**Problem statement:** In the entries below, filter for the word "VLOAD" and copy every matching line.

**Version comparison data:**
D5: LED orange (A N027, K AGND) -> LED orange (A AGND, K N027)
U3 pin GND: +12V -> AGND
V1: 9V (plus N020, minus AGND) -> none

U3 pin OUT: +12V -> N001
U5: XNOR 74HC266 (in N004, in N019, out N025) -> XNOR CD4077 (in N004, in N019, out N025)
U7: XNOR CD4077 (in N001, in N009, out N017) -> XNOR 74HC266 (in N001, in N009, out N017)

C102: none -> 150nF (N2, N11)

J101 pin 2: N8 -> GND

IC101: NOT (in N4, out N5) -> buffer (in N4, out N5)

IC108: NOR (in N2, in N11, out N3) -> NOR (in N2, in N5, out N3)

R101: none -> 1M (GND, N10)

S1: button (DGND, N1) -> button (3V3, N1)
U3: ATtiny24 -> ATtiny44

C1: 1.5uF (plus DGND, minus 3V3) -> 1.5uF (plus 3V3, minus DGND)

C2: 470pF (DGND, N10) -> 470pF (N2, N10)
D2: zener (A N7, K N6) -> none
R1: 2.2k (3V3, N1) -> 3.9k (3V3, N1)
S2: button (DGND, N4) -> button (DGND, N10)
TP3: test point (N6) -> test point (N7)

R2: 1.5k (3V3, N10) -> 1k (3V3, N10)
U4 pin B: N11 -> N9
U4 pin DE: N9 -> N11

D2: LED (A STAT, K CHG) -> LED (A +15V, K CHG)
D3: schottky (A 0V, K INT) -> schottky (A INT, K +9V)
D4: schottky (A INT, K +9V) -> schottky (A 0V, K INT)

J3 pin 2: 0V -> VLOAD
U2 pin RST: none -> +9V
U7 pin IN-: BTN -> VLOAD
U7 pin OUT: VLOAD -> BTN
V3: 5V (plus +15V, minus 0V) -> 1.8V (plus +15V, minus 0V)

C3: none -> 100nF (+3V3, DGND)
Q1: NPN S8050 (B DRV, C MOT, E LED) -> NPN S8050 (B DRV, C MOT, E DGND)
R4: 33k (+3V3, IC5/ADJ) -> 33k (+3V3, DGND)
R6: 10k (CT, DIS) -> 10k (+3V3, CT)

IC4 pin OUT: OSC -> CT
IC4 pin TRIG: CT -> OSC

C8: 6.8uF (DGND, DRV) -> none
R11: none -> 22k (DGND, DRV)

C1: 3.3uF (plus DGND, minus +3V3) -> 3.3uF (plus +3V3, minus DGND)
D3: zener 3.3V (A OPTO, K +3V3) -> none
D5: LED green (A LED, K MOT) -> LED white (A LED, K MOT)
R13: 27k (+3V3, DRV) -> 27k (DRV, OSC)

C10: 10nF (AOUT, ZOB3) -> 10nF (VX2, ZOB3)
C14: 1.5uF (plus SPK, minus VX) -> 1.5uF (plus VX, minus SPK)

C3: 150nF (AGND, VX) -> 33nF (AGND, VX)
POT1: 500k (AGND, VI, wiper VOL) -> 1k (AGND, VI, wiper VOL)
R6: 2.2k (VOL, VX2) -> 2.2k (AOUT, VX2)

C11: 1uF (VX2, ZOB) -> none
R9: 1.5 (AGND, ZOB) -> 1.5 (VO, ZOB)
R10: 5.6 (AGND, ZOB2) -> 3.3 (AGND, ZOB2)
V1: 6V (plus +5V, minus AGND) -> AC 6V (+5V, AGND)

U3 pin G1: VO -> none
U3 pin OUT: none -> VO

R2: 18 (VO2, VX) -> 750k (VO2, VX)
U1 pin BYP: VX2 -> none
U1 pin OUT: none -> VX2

**Response to this task:**
J3 pin 2: 0V -> VLOAD
U7 pin IN-: BTN -> VLOAD
U7 pin OUT: VLOAD -> BTN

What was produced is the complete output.